The reply is a verbatim copy of the listing below with its images dropped.

** Source data follows **

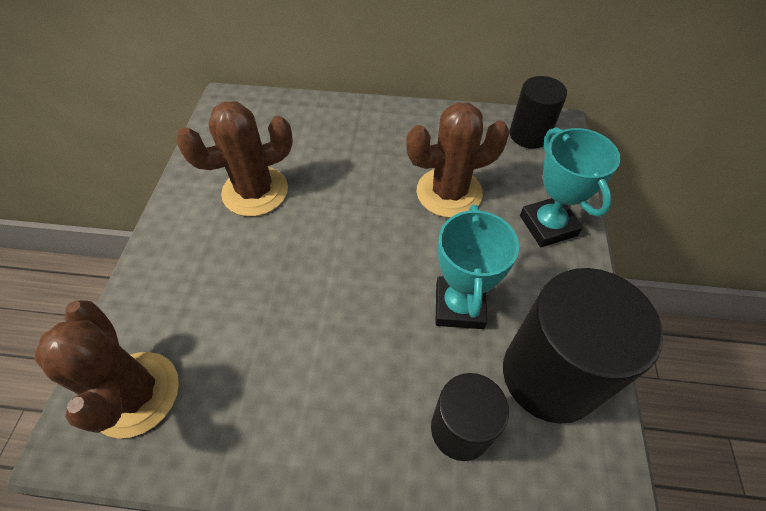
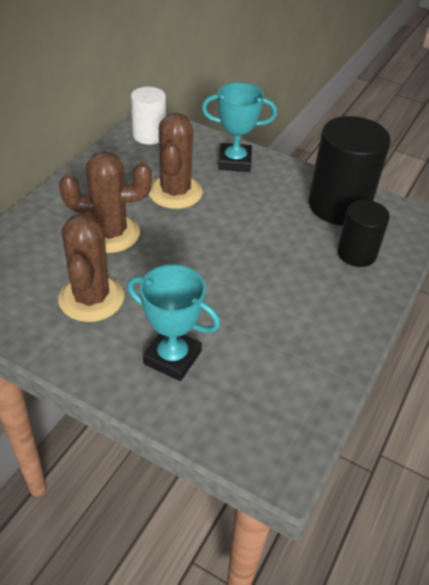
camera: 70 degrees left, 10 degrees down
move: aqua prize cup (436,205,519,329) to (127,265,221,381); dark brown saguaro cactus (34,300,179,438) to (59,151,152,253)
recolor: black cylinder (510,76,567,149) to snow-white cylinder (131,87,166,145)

** End of Source data **

* [Reply to the task]:
camera: 70 degrees left, 10 degrees down
move: aqua prize cup (436,205,519,329) to (127,265,221,381); dark brown saguaro cactus (34,300,179,438) to (59,151,152,253)
recolor: black cylinder (510,76,567,149) to snow-white cylinder (131,87,166,145)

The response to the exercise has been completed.